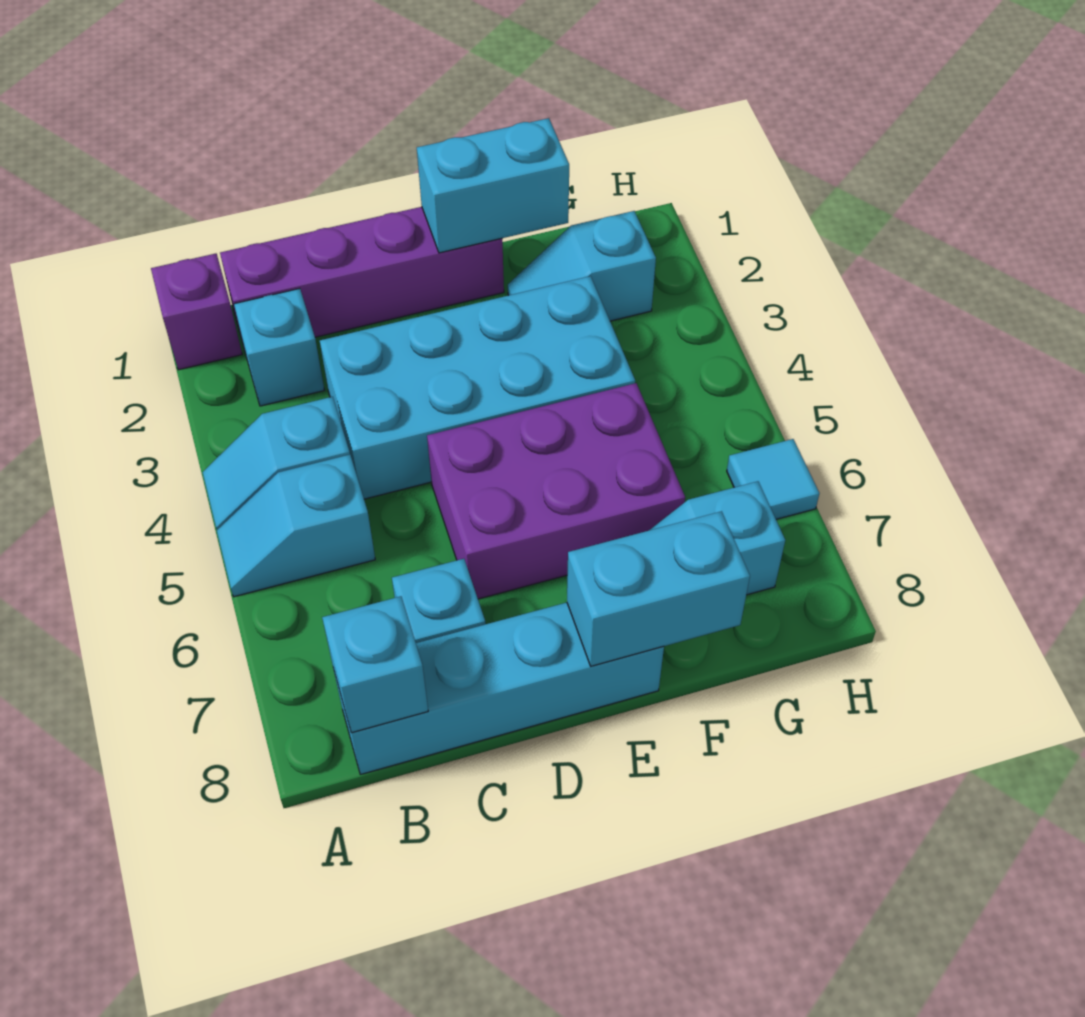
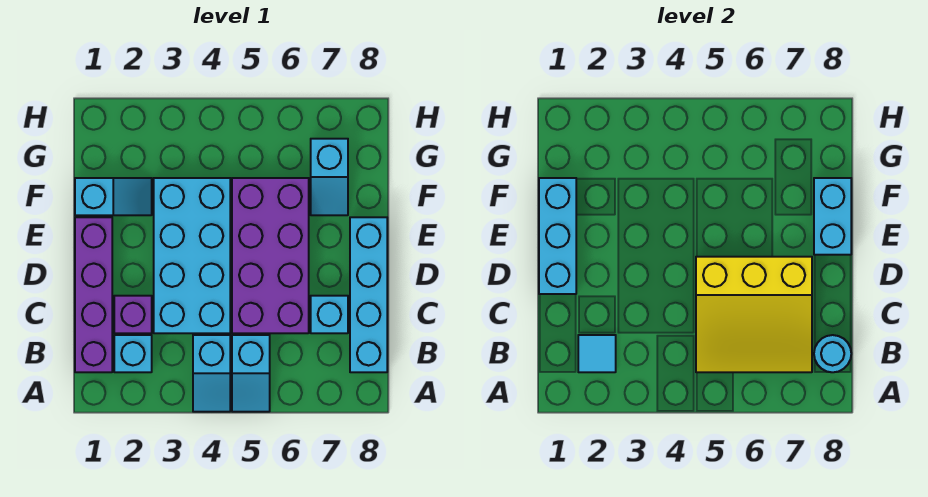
purple 1x1 brick [151,254,242,370] -> purple 1x1 brick moved to [114,296,152,333]
none -> yellow 3x3 slope [696,257,812,372]
cyan 1x1 brick [322,596,428,733] -> cyan 1x1 round brick [814,335,851,372]
purple 2x3 brick [427,383,685,599] -> purple 2x4 brick [232,178,309,333]
cyan 1x2 brick [417,118,569,253] -> cyan 1x3 brick [539,178,576,294]
cyan 1x2 slope [508,211,656,321] -> cyan 1x2 slope turned to [75,178,152,215]
cyan 1x1 tile [727,439,819,519] -> cyan 1x1 tile moved to [578,335,616,372]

__________

ASSIGNMENT: Go through the records and pull out each line that includes the word "purple".

SOLUTION TO THE EXERCISE:
purple 1x1 brick [151,254,242,370] -> purple 1x1 brick moved to [114,296,152,333]
purple 2x3 brick [427,383,685,599] -> purple 2x4 brick [232,178,309,333]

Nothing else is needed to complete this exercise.